• THE TASK:
Restate every line of the data word for word, except for the images.
BEGIN
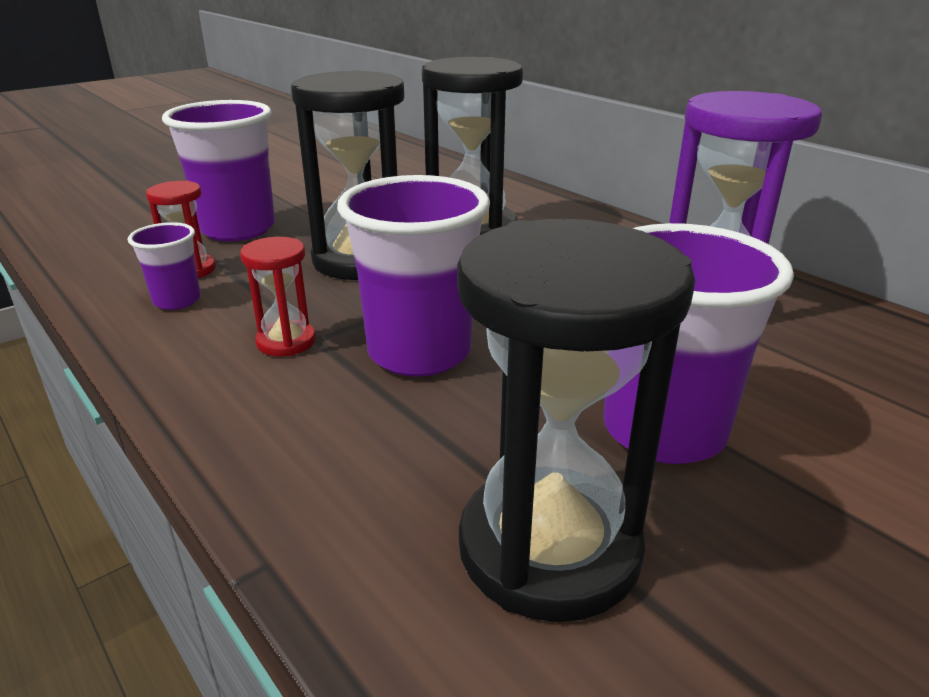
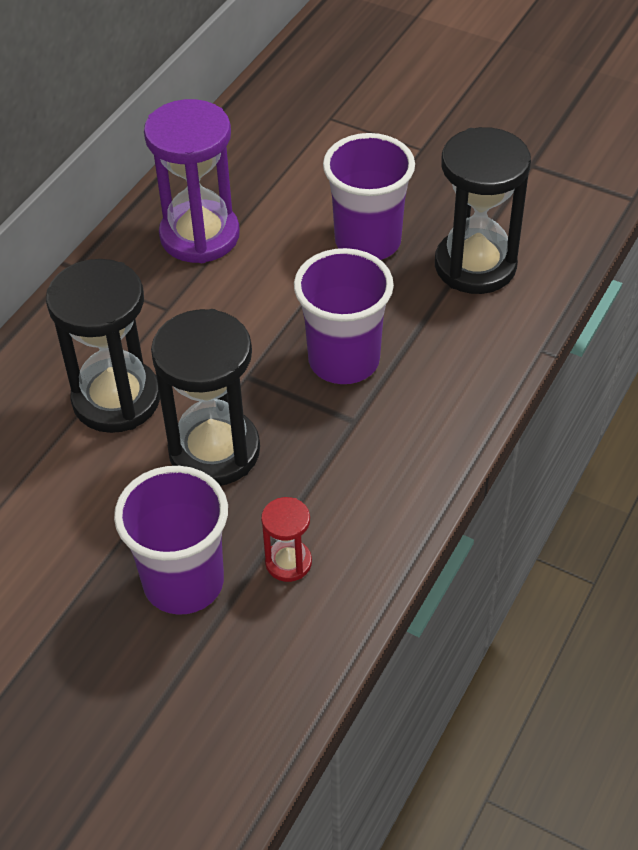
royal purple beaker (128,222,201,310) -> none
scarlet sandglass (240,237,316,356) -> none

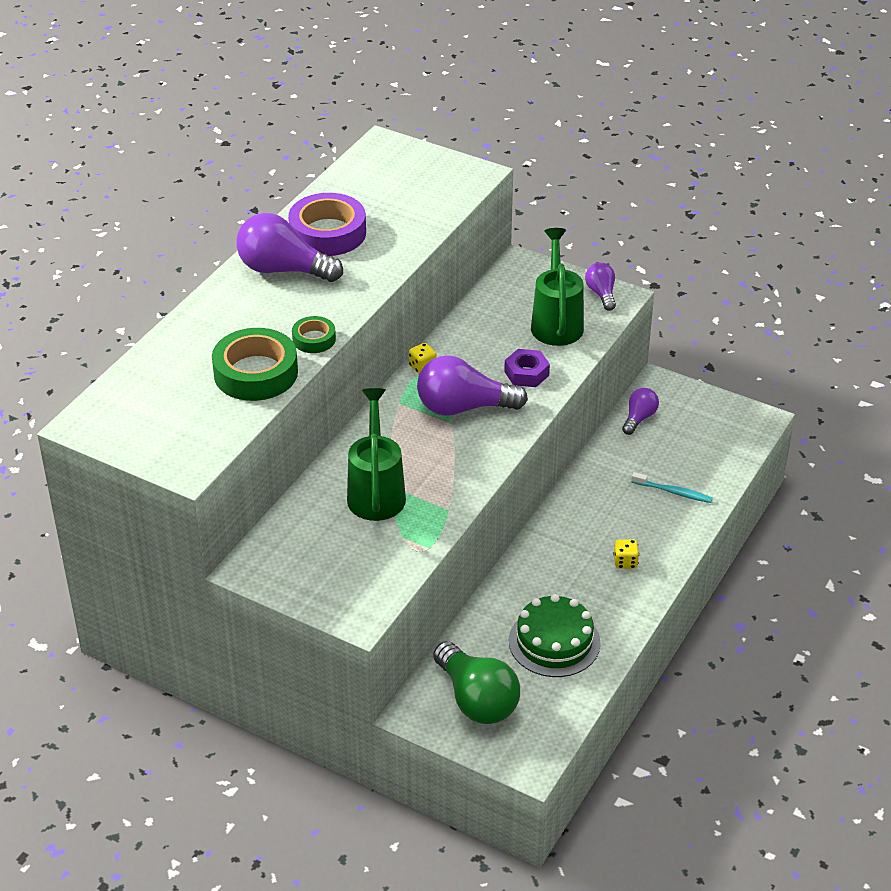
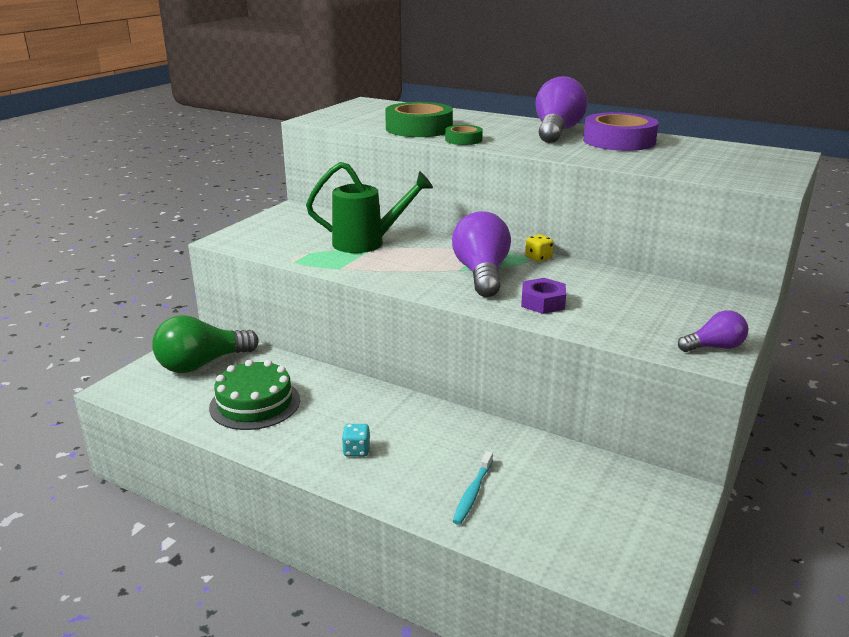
leaf-green sprinkling can (531,228,584,346) -> none
royal purple light bulb (622,388,659,435) -> none
bright yellow die (614,539,639,569) -> teal die (342,424,370,457)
END
• RESPONSE:
royal purple beaker (128,222,201,310) -> none
scarlet sandglass (240,237,316,356) -> none

leaf-green sprinkling can (531,228,584,346) -> none
royal purple light bulb (622,388,659,435) -> none
bright yellow die (614,539,639,569) -> teal die (342,424,370,457)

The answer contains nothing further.